Segment Start: Data extract

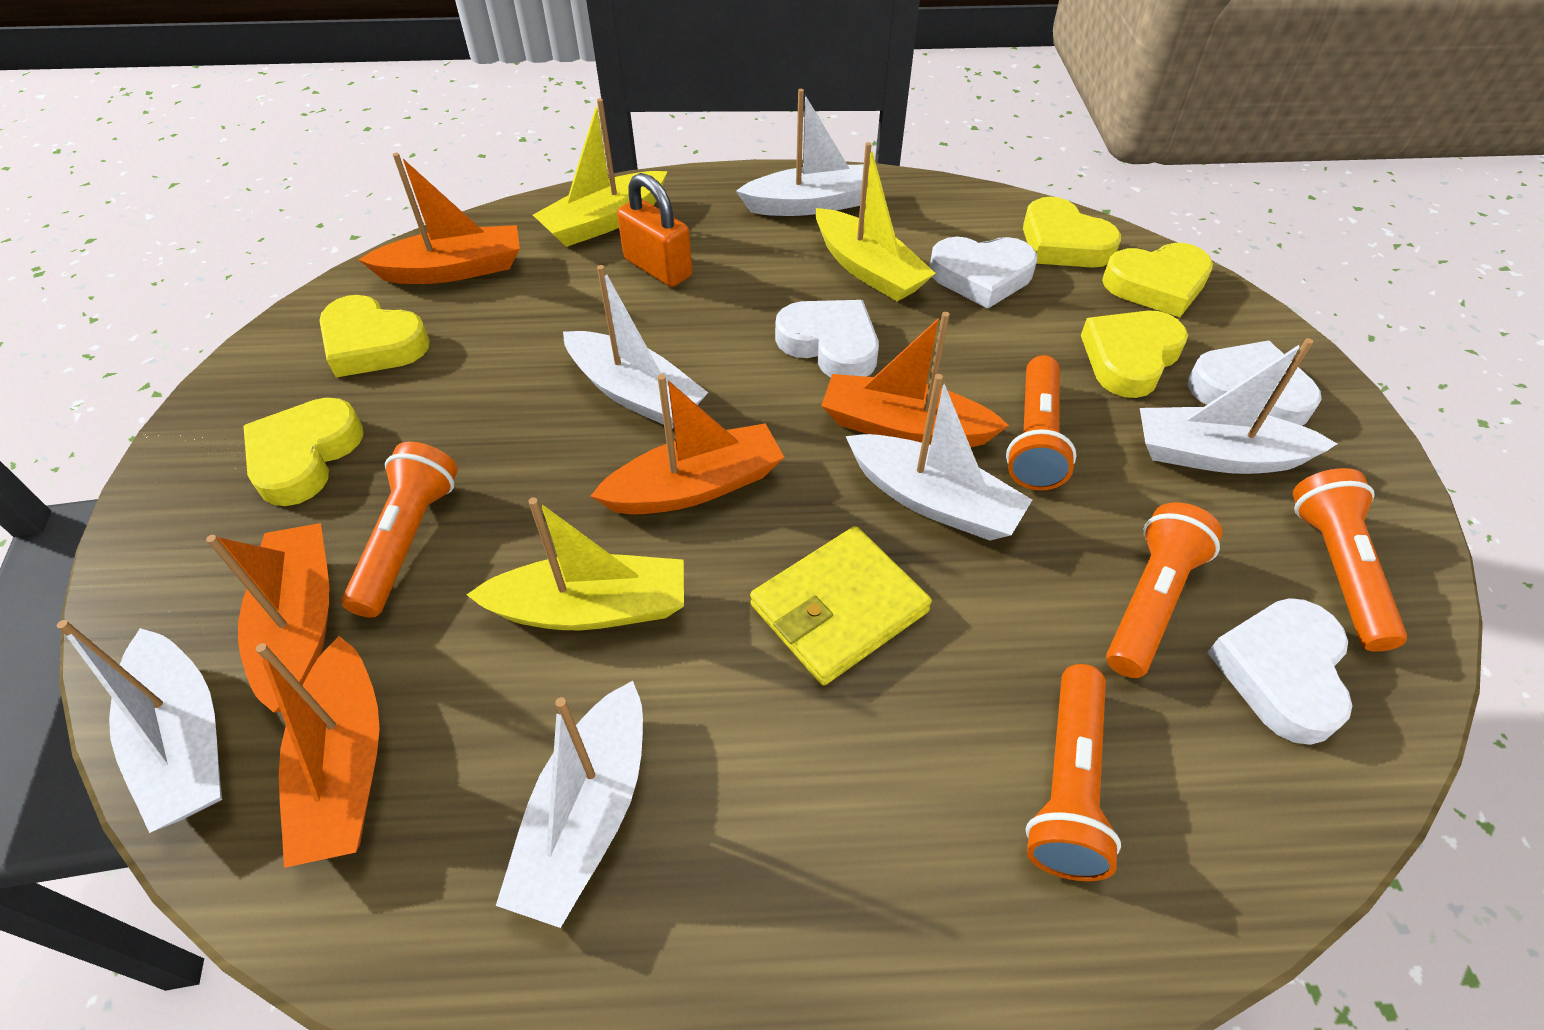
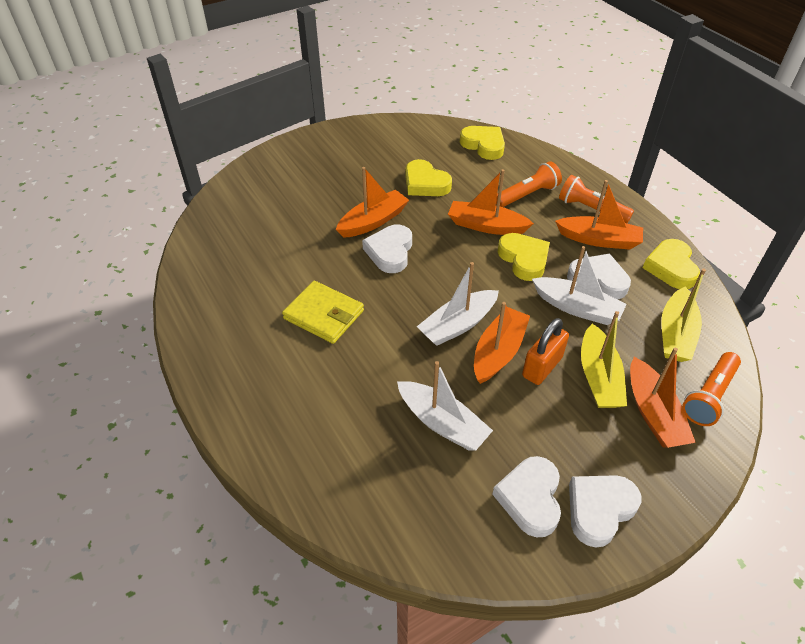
orange flashlight: 5 -> 3
white boat: 6 -> 3
yellow boat: 3 -> 2
yellow heart: 5 -> 4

Segment End: Data extract

(Prompt)
Full copy, no pictures: write out each line of the data exactly as it stands.

(Answer box)
orange flashlight: 5 -> 3
white boat: 6 -> 3
yellow boat: 3 -> 2
yellow heart: 5 -> 4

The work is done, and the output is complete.